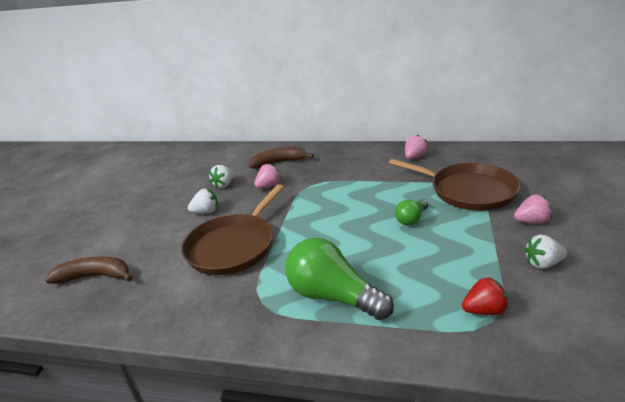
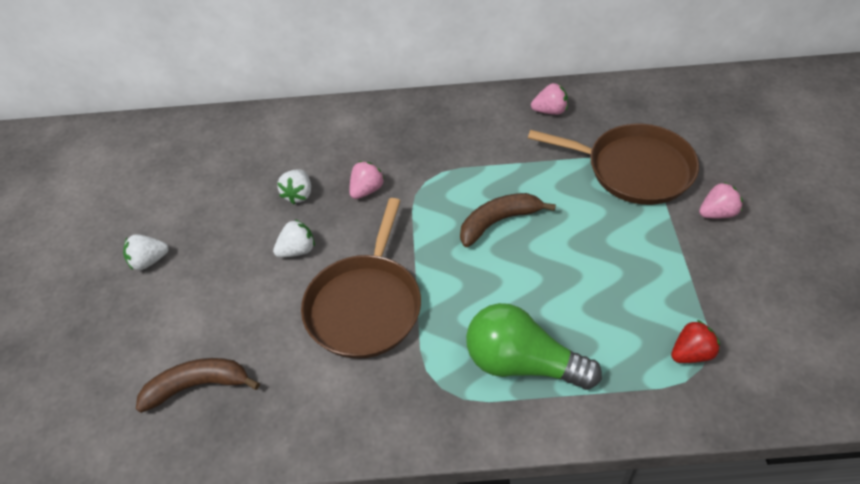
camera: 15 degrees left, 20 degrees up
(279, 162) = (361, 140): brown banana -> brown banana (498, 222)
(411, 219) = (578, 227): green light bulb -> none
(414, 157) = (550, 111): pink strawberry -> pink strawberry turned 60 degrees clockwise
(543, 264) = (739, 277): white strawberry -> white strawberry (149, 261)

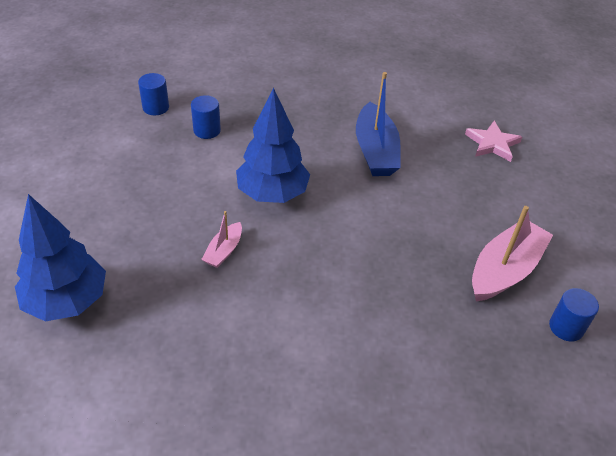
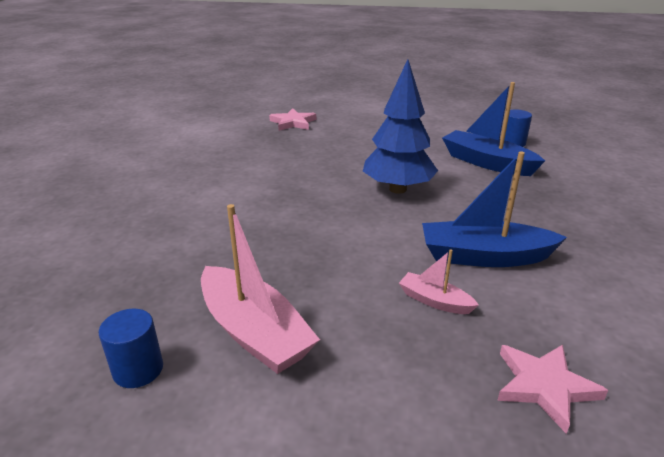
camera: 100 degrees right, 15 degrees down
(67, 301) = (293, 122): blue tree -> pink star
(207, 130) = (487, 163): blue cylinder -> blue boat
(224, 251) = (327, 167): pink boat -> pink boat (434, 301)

(YOUR TASK):
Copy nothing but the lines from the one containing "(414, 157) = (550, 111): pink" through the last line of the listing above, transcribed exactly and with no pictures.

(COMPLETED EXERCISE):
(414, 157) = (550, 111): pink strawberry -> pink strawberry turned 60 degrees clockwise
(543, 264) = (739, 277): white strawberry -> white strawberry (149, 261)

camera: 100 degrees right, 15 degrees down
(67, 301) = (293, 122): blue tree -> pink star
(207, 130) = (487, 163): blue cylinder -> blue boat
(224, 251) = (327, 167): pink boat -> pink boat (434, 301)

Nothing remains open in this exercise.